**ITEMS:**
·····

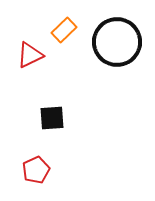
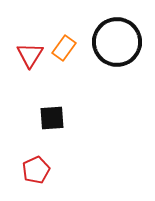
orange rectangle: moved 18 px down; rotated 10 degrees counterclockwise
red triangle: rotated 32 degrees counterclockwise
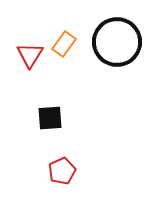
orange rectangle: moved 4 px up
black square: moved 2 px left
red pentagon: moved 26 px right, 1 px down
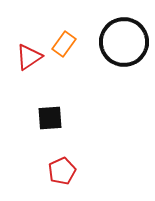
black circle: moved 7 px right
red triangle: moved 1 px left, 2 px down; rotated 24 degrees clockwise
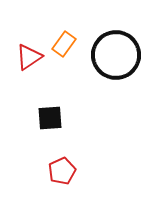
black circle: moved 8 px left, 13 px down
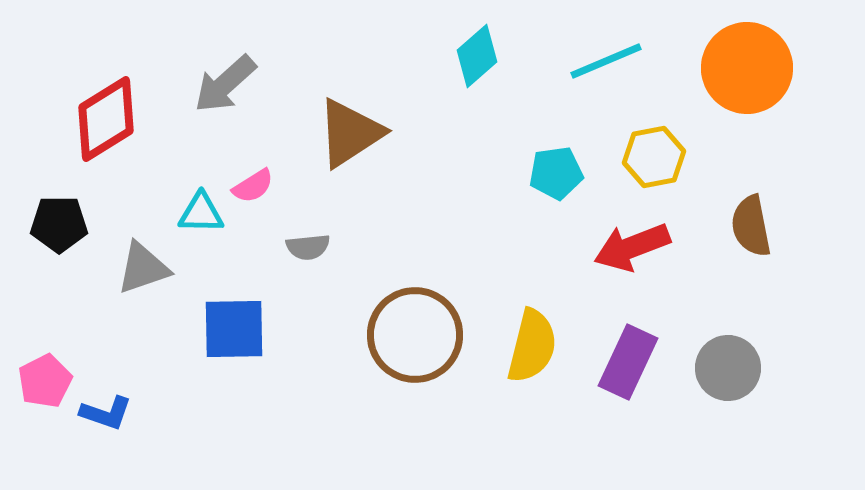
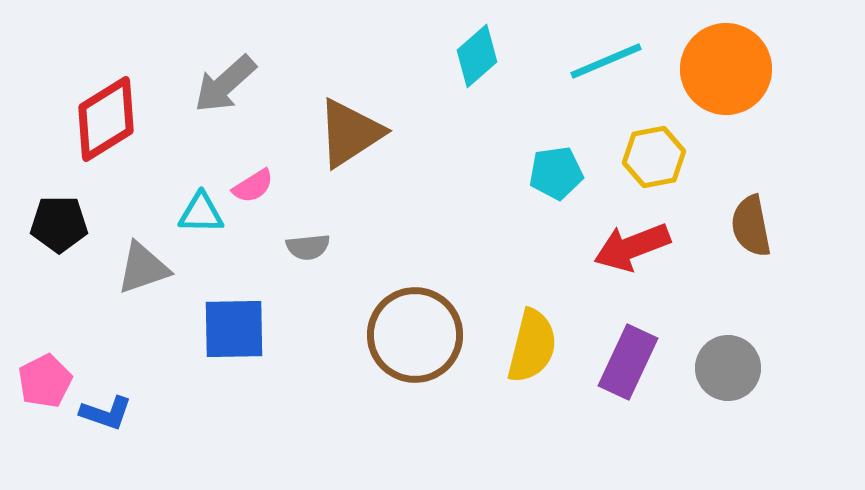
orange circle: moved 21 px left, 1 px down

·····

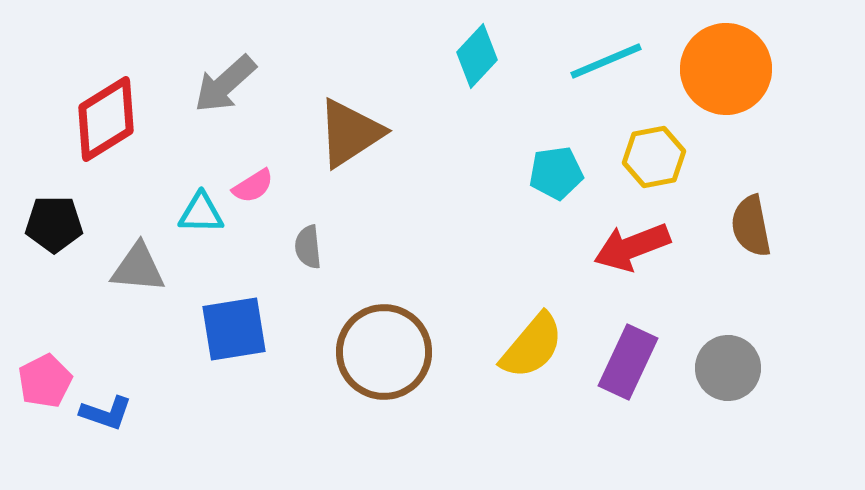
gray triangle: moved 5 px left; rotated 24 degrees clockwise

·····

**SHORT PROBLEM:** Return, word for word, the rows above starting at the line containing "orange rectangle: moved 4 px up" and ending at the line containing "black circle: moved 8 px left, 13 px down", both included. Leave out the picture lines.

**RESPONSE:**
orange rectangle: moved 4 px up
black square: moved 2 px left
red pentagon: moved 26 px right, 1 px down
black circle: moved 7 px right
red triangle: moved 1 px left, 2 px down; rotated 24 degrees clockwise
black circle: moved 8 px left, 13 px down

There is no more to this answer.